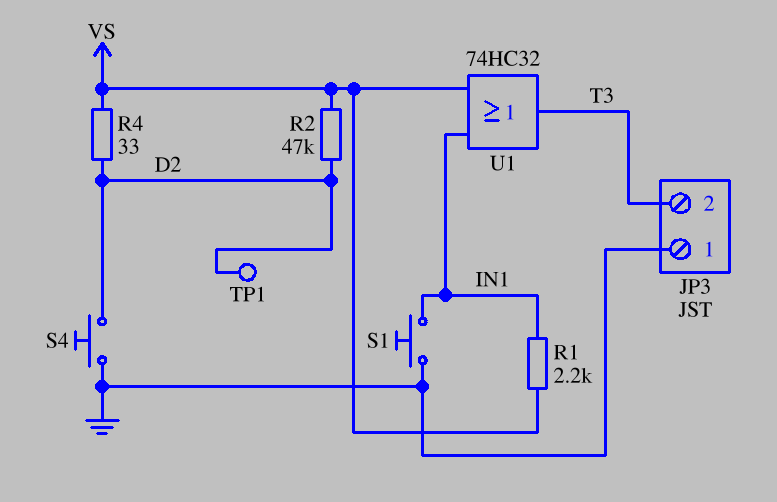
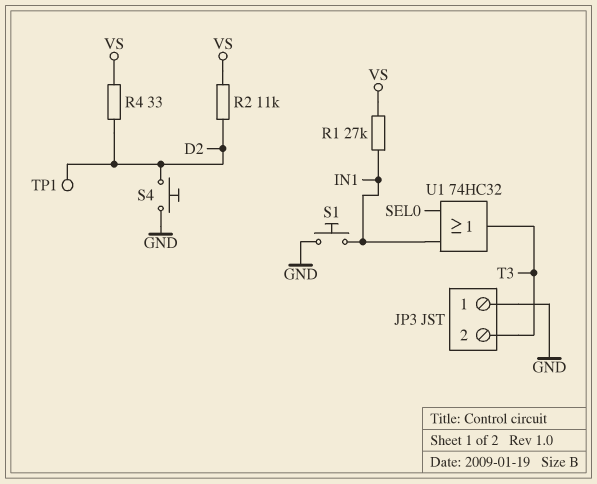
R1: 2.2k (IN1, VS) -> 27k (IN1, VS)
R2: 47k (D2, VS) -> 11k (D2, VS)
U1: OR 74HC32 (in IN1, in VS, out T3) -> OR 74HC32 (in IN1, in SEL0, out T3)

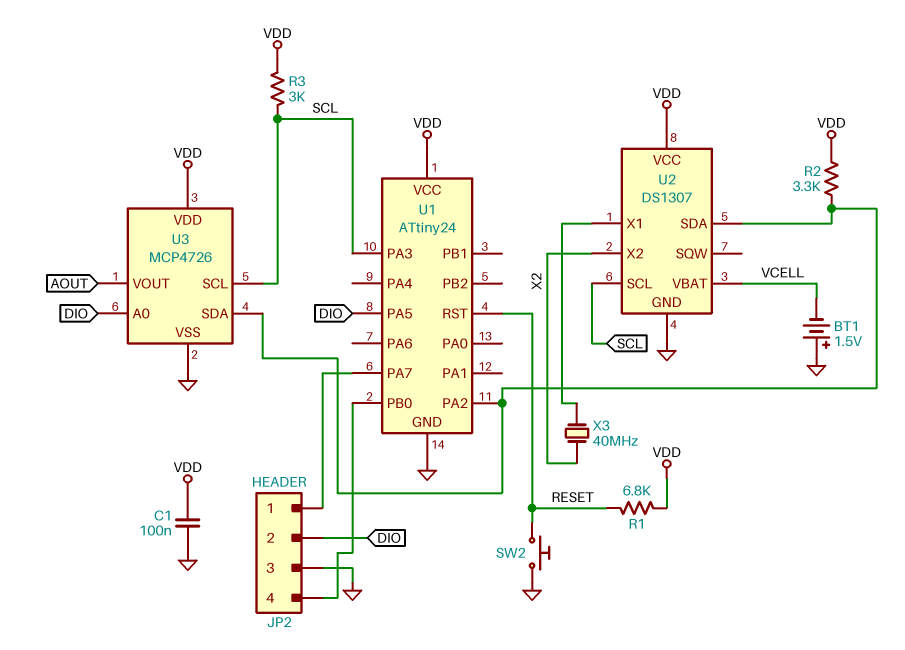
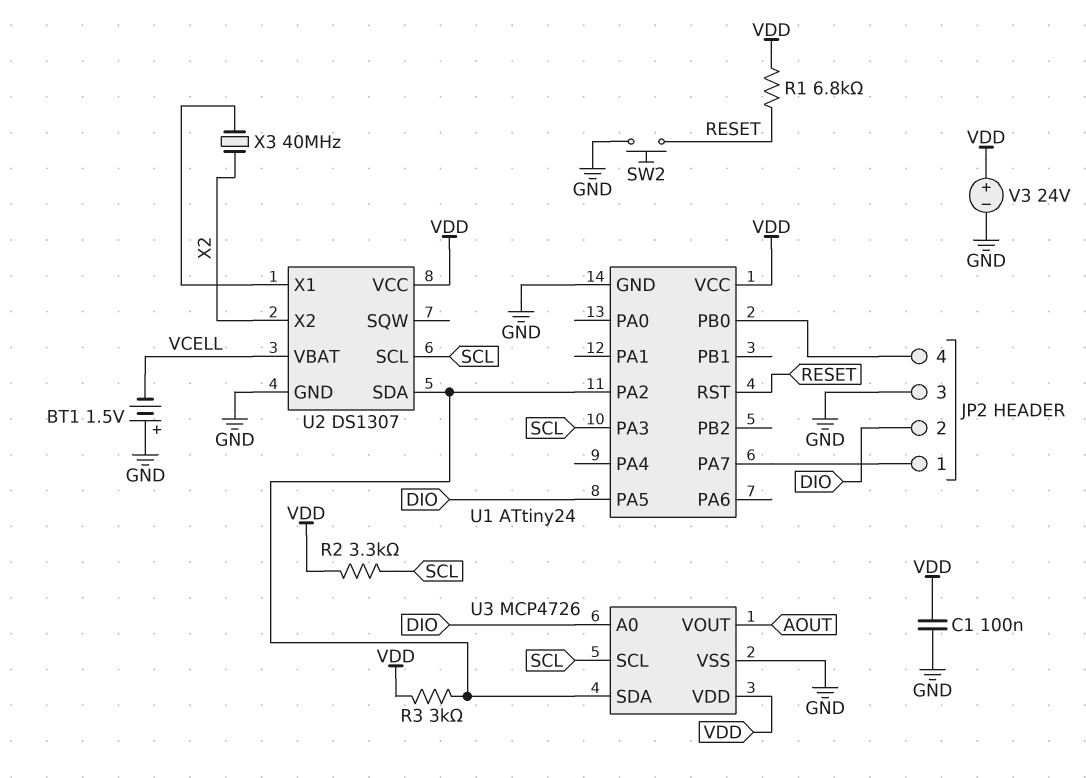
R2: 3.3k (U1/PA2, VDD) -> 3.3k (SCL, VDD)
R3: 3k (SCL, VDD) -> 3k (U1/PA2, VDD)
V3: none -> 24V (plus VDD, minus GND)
———
**Prompt**:
Without any pictures, please reproduce the full set of entries.

**Answer box**:
R1: 2.2k (IN1, VS) -> 27k (IN1, VS)
R2: 47k (D2, VS) -> 11k (D2, VS)
U1: OR 74HC32 (in IN1, in VS, out T3) -> OR 74HC32 (in IN1, in SEL0, out T3)

R2: 3.3k (U1/PA2, VDD) -> 3.3k (SCL, VDD)
R3: 3k (SCL, VDD) -> 3k (U1/PA2, VDD)
V3: none -> 24V (plus VDD, minus GND)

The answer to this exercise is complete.